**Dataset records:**
########################################

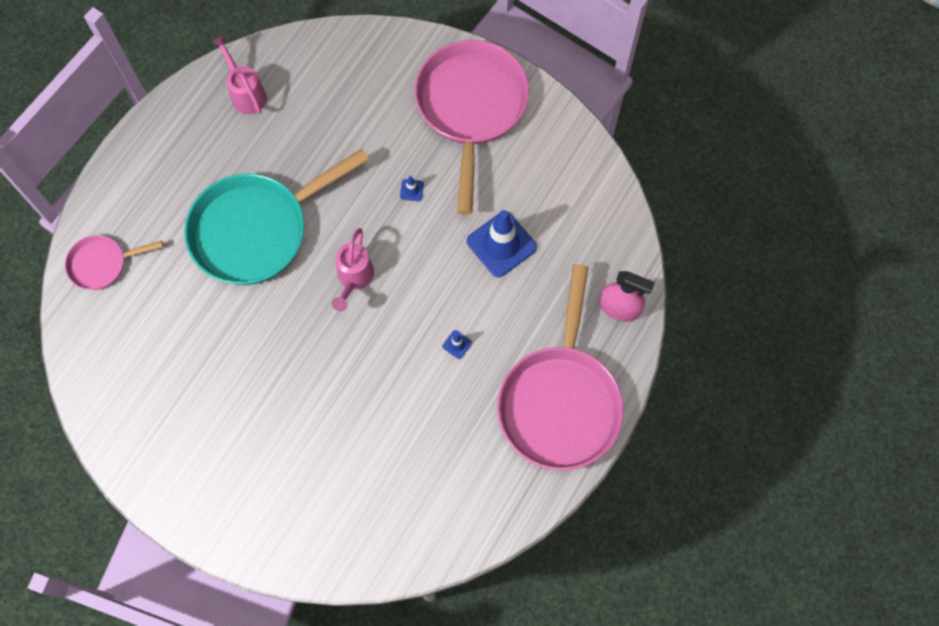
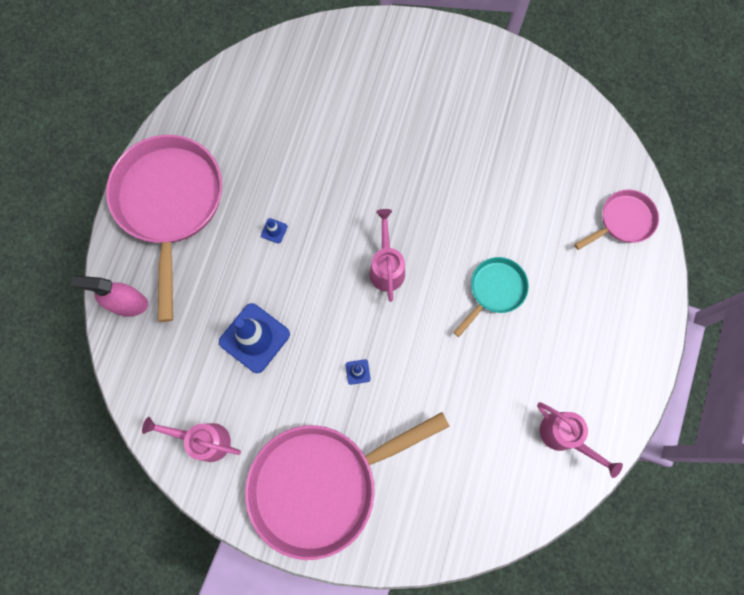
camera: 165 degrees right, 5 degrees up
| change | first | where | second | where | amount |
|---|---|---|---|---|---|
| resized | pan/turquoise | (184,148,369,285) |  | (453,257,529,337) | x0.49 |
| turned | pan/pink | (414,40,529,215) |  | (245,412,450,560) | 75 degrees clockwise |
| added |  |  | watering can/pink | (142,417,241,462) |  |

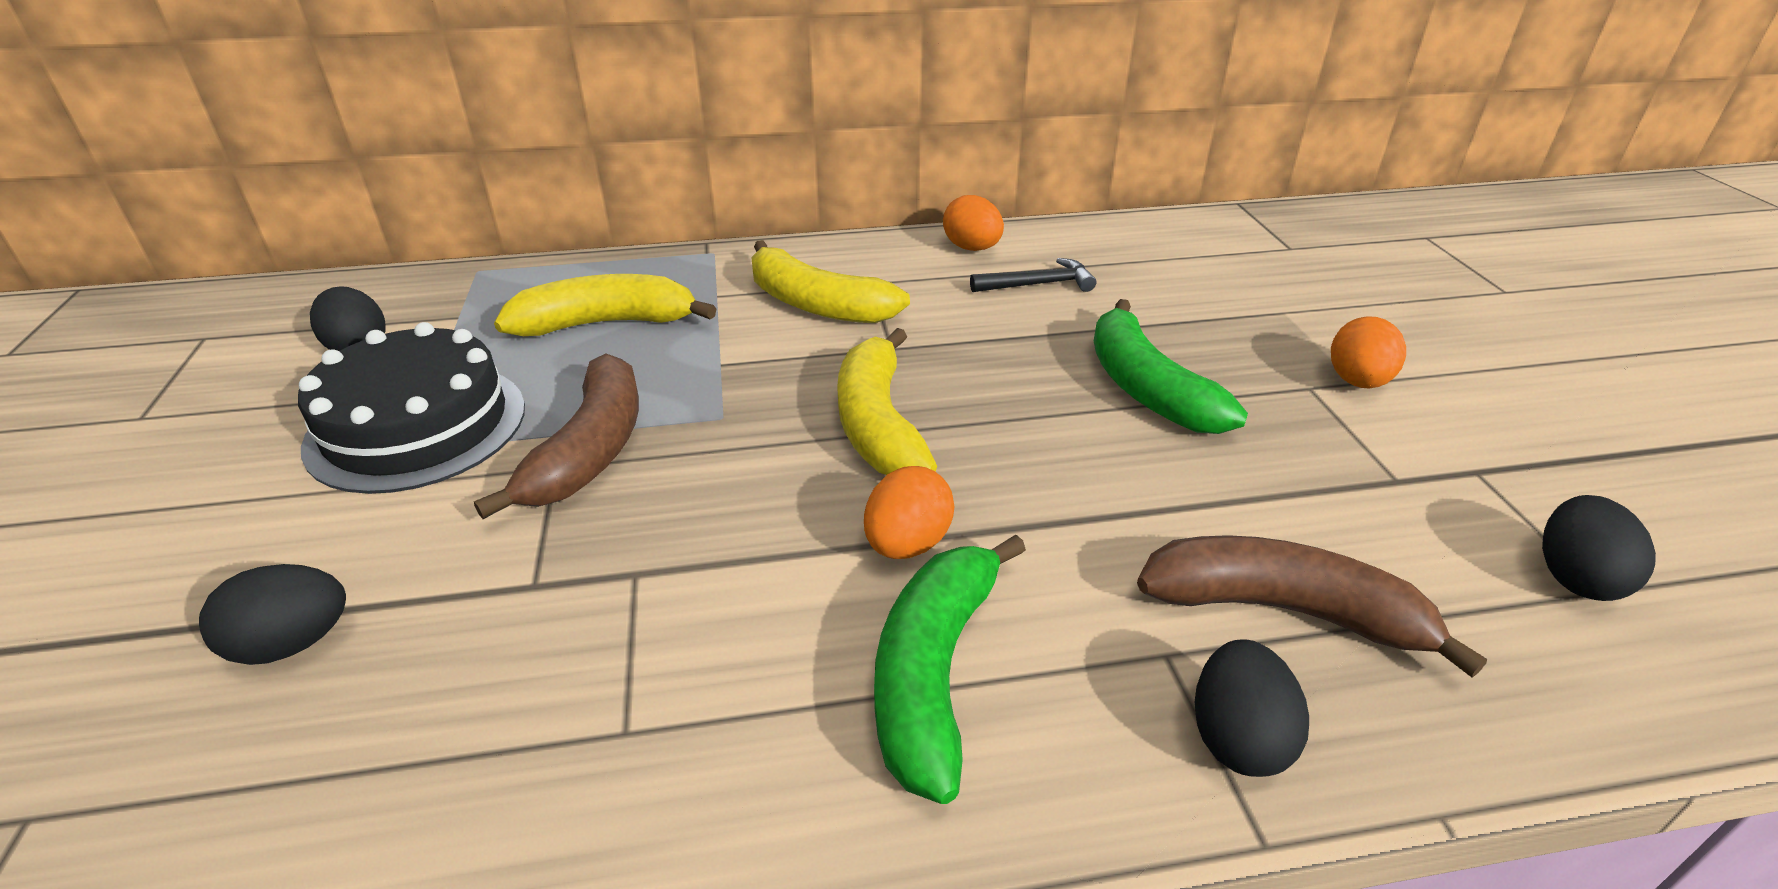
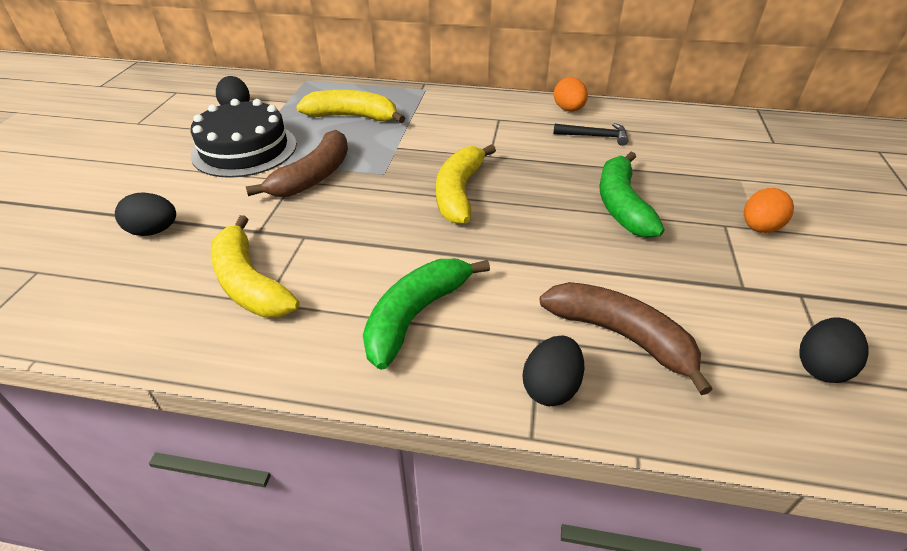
camera: 20 degrees right, 5 degrees up
| change | first | where | second | where | amount |
|---|---|---|---|---|---|
| moved | banana/yellow | (751,240,910,323) |  | (211,215,300,317) |  |
| removed | egg/orange | (864,466,954,559) |  |  |  |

########################################

**THE TASK:** Pictures don't belong in the copy. Restate all the entries exactly.

**REPLY:**
camera: 165 degrees right, 5 degrees up
| change | first | where | second | where | amount |
|---|---|---|---|---|---|
| resized | pan/turquoise | (184,148,369,285) |  | (453,257,529,337) | x0.49 |
| turned | pan/pink | (414,40,529,215) |  | (245,412,450,560) | 75 degrees clockwise |
| added |  |  | watering can/pink | (142,417,241,462) |  |

camera: 20 degrees right, 5 degrees up
| change | first | where | second | where | amount |
|---|---|---|---|---|---|
| moved | banana/yellow | (751,240,910,323) |  | (211,215,300,317) |  |
| removed | egg/orange | (864,466,954,559) |  |  |  |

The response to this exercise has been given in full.